YOUR OBJECTIVE:
In the records below, find the lines that include "teddy" and copy each.

MATERIAL FOR THE TASK:
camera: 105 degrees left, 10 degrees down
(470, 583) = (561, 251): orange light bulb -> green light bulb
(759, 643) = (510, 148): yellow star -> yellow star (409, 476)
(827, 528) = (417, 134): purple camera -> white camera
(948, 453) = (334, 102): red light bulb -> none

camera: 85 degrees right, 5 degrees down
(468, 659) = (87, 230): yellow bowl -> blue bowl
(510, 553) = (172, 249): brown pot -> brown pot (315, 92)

==

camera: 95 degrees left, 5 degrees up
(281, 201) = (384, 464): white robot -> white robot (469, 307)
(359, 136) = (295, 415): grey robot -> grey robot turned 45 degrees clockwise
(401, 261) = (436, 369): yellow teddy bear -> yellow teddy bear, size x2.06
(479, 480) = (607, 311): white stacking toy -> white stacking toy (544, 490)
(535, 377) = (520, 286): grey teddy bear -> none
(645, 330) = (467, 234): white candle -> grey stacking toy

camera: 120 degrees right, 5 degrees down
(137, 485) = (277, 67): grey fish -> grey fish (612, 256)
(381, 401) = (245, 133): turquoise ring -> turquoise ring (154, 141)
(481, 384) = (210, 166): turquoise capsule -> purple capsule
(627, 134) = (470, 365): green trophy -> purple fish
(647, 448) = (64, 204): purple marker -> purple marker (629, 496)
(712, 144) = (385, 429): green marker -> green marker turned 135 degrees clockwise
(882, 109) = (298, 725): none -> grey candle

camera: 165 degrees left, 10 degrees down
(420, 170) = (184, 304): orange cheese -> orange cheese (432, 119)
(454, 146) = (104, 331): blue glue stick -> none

EXERCISE RESPONSE:
(401, 261) = (436, 369): yellow teddy bear -> yellow teddy bear, size x2.06
(535, 377) = (520, 286): grey teddy bear -> none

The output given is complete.